JOB —
Print every line of the material below word for word, but leave the pictures out of your answer.

GIVEN DATA —
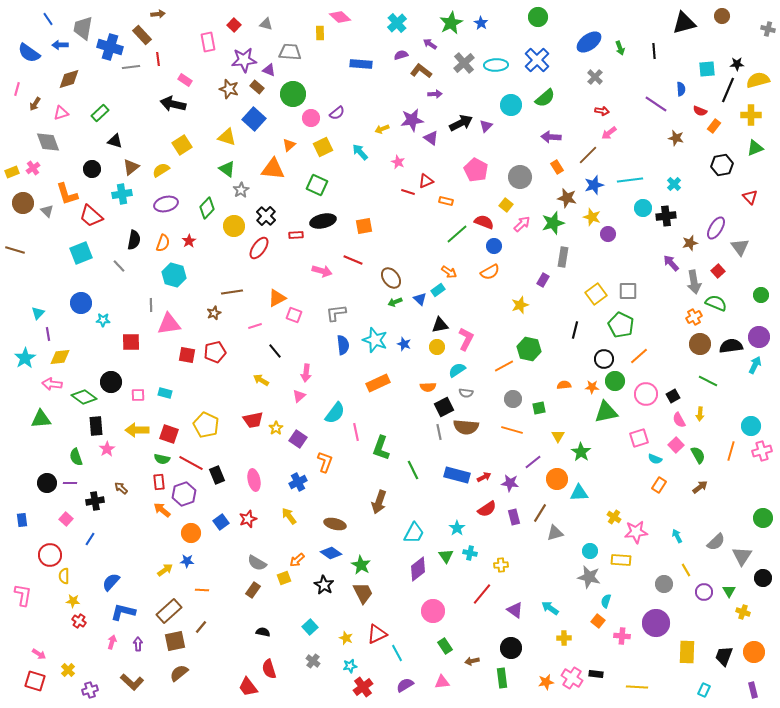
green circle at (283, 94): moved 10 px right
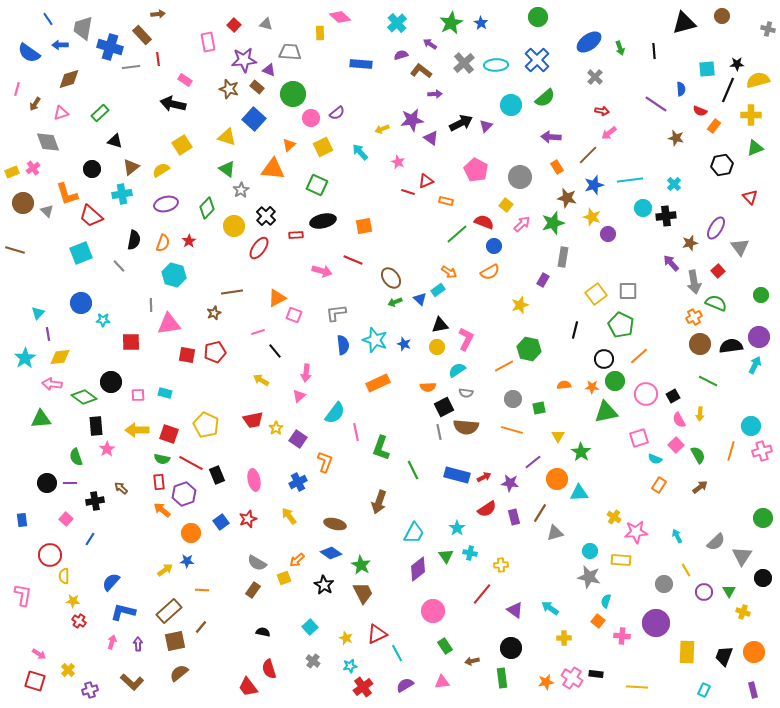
pink line at (255, 326): moved 3 px right, 6 px down
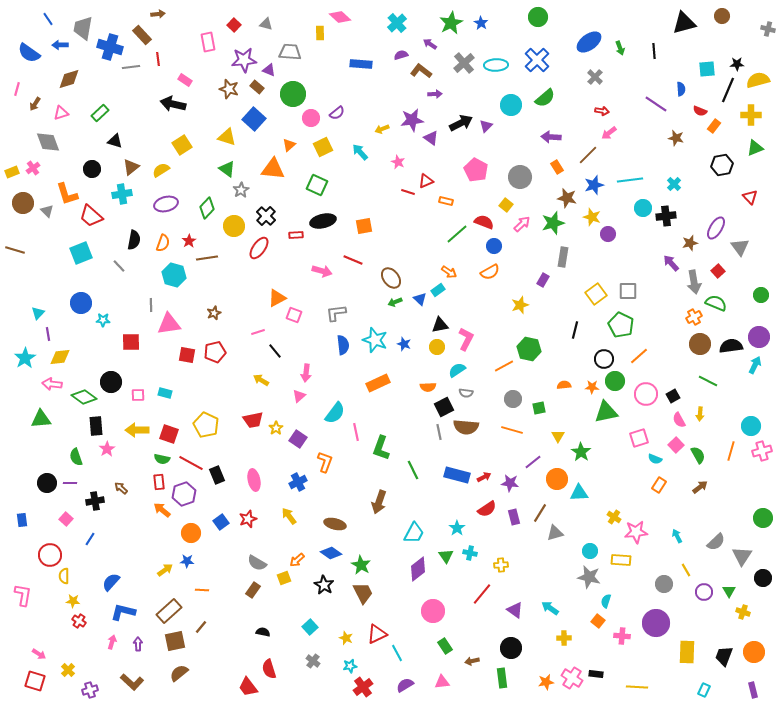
brown line at (232, 292): moved 25 px left, 34 px up
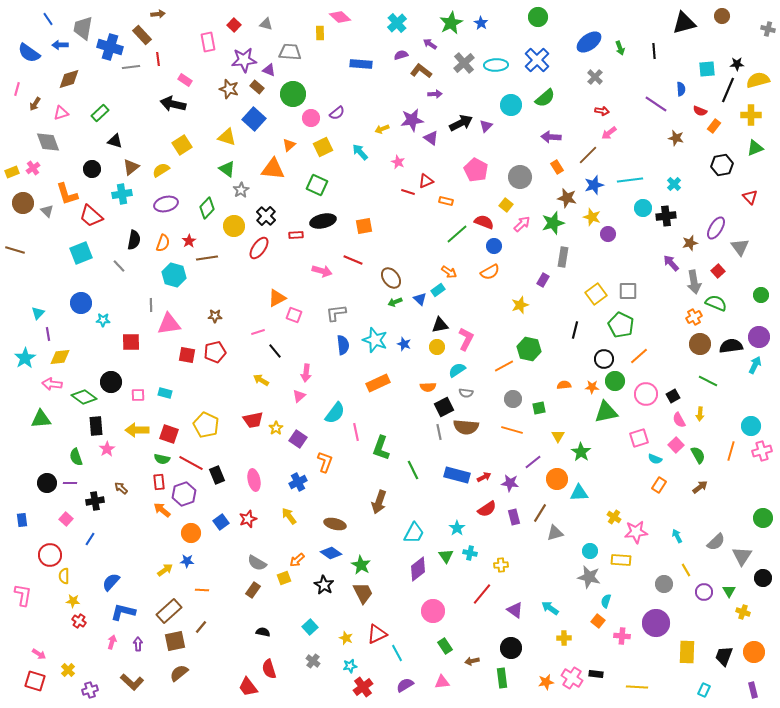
brown star at (214, 313): moved 1 px right, 3 px down; rotated 24 degrees clockwise
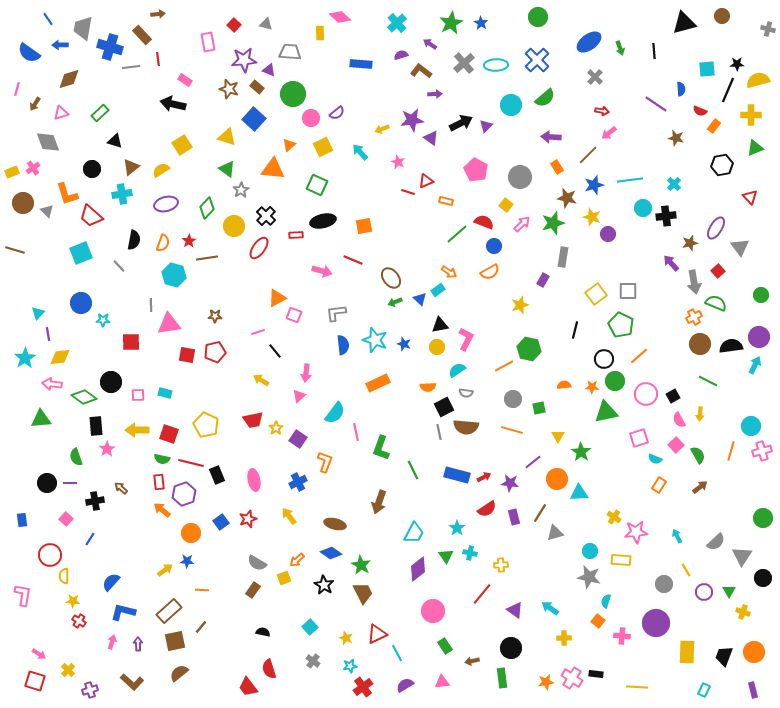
red line at (191, 463): rotated 15 degrees counterclockwise
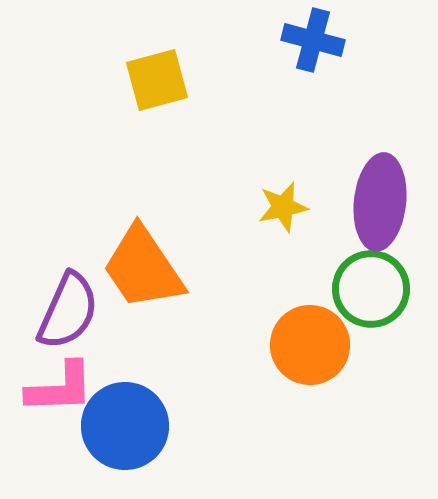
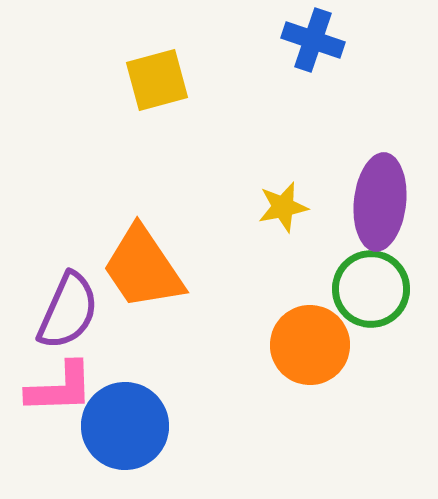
blue cross: rotated 4 degrees clockwise
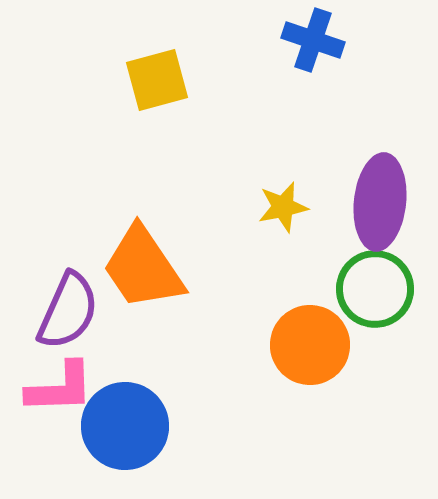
green circle: moved 4 px right
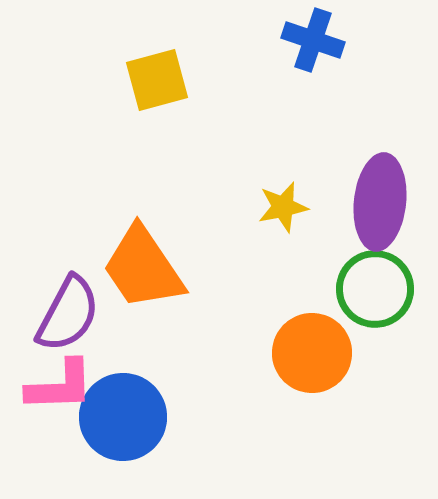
purple semicircle: moved 3 px down; rotated 4 degrees clockwise
orange circle: moved 2 px right, 8 px down
pink L-shape: moved 2 px up
blue circle: moved 2 px left, 9 px up
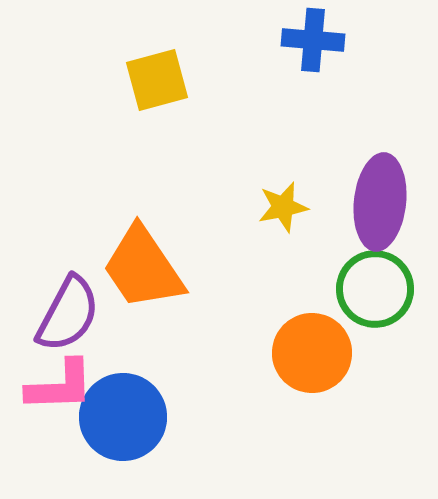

THE REPLY —
green circle at (283, 94): moved 10 px right
pink line at (255, 326): moved 3 px right, 6 px down
brown line at (232, 292): moved 25 px left, 34 px up
brown star at (214, 313): moved 1 px right, 3 px down; rotated 24 degrees clockwise
red line at (191, 463): rotated 15 degrees counterclockwise
blue cross: rotated 4 degrees clockwise
green circle: moved 4 px right
purple semicircle: moved 3 px down; rotated 4 degrees clockwise
orange circle: moved 2 px right, 8 px down
pink L-shape: moved 2 px up
blue circle: moved 2 px left, 9 px up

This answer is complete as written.